▶ _Record excerpts_:

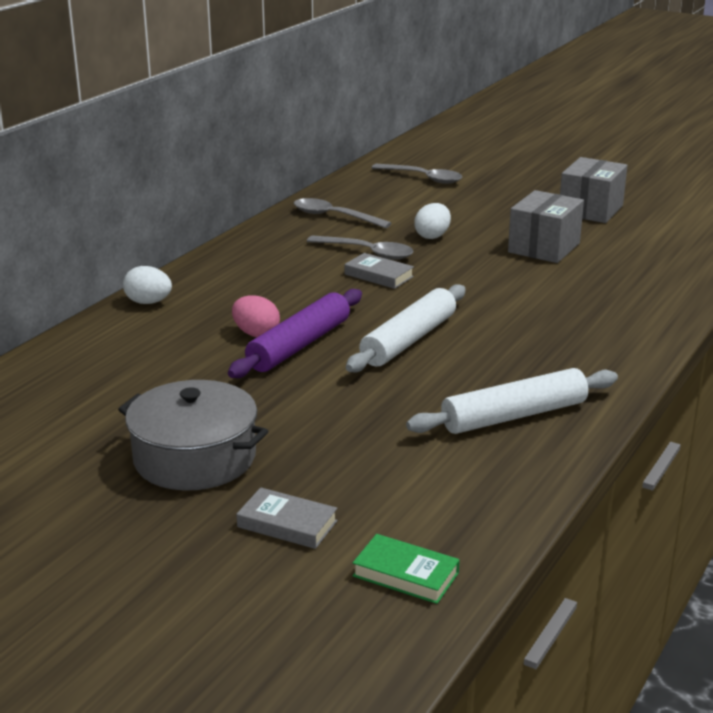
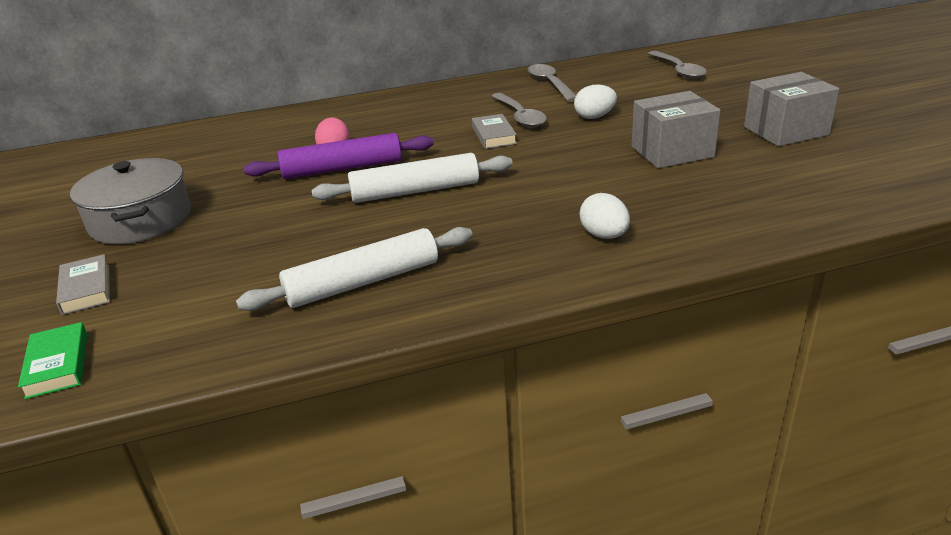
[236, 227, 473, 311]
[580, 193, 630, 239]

---

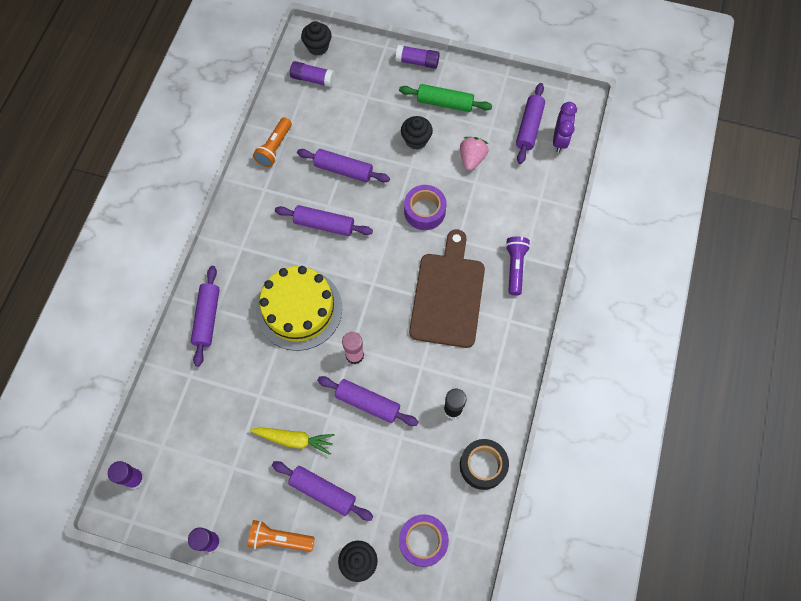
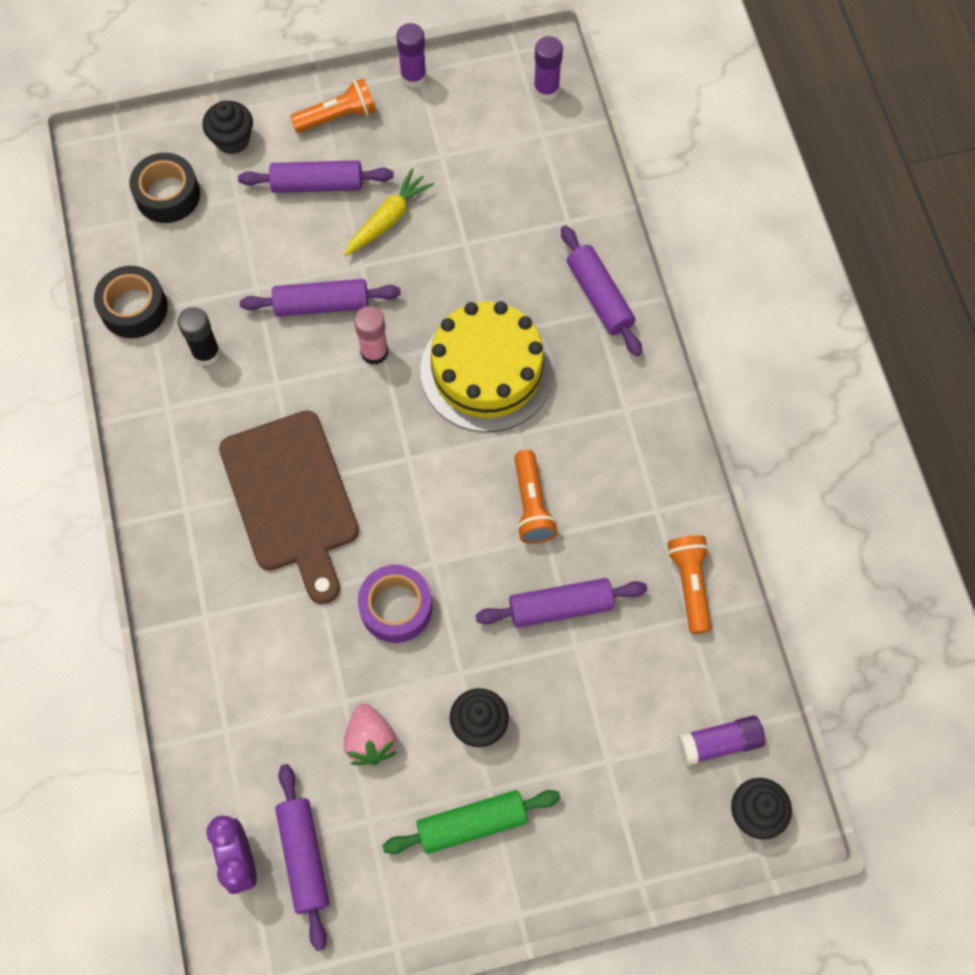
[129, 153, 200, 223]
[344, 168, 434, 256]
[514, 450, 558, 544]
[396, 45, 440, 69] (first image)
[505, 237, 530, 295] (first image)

▶ _Exercise prompt_:
The lines above from the one with "[129, 153, 200, 223]" through the one with "[505, 237, 530, 295] (first image)" are to be duplicated exactly, ends included, with nothing added.

▶ _Completed exercise_:
[129, 153, 200, 223]
[344, 168, 434, 256]
[514, 450, 558, 544]
[396, 45, 440, 69] (first image)
[505, 237, 530, 295] (first image)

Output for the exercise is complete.